_Supplied information_
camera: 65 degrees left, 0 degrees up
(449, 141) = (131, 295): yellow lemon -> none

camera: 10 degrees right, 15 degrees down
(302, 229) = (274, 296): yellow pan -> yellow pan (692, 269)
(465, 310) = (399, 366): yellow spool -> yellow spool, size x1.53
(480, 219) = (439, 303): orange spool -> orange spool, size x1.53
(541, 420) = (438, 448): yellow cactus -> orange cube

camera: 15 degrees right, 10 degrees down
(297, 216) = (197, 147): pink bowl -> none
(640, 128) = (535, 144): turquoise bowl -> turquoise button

...

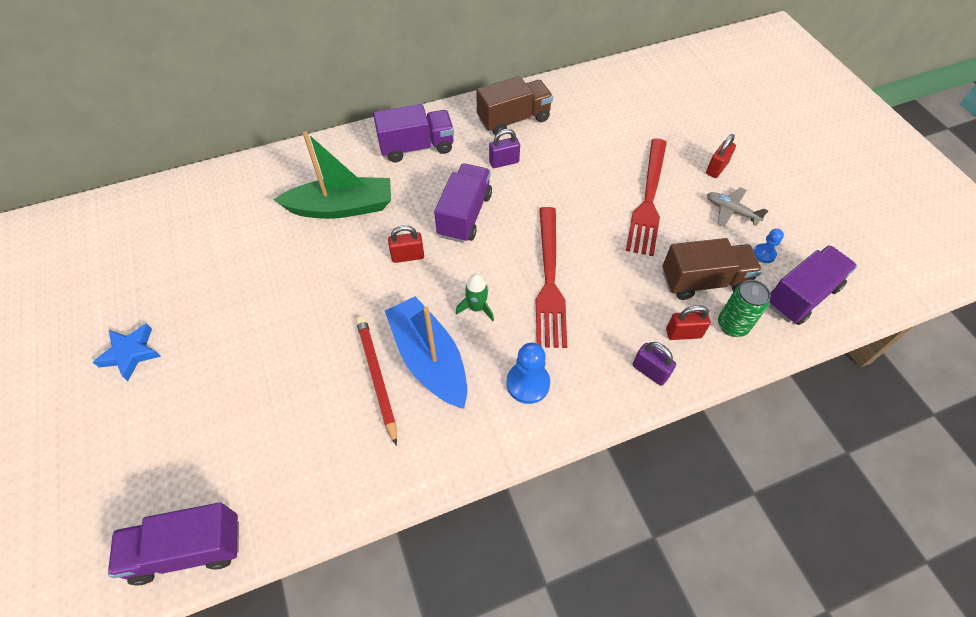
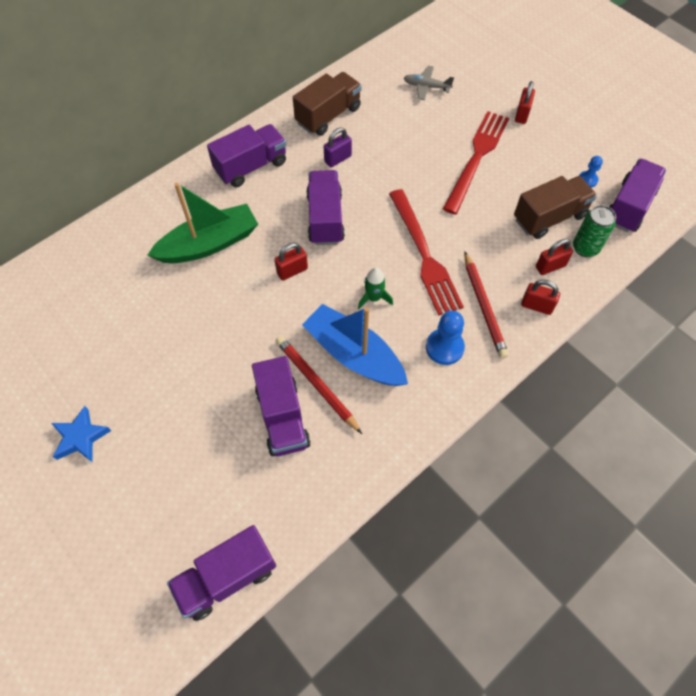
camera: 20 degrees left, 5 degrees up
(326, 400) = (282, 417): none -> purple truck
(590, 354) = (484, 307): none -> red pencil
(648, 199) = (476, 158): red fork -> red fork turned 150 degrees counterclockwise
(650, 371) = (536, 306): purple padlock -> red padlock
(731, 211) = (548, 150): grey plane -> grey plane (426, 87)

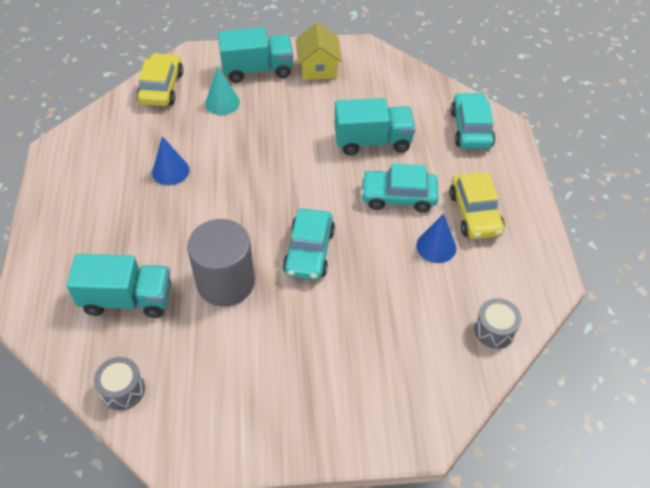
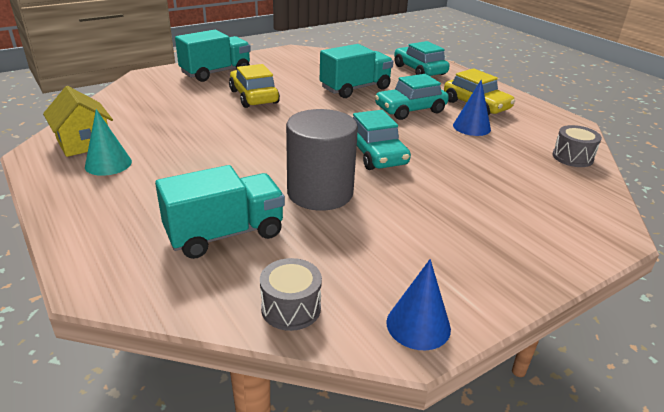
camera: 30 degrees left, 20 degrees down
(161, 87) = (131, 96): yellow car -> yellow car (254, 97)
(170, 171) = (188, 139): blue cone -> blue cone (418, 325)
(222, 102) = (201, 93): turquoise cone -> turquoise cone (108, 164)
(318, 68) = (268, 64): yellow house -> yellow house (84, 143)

_What you need to do_
For each line of the entries that includes "camera", show that line.

_Solved exercise_
camera: 65 degrees left, 0 degrees up
camera: 10 degrees right, 15 degrees down
camera: 15 degrees right, 10 degrees down
camera: 20 degrees left, 5 degrees up
camera: 30 degrees left, 20 degrees down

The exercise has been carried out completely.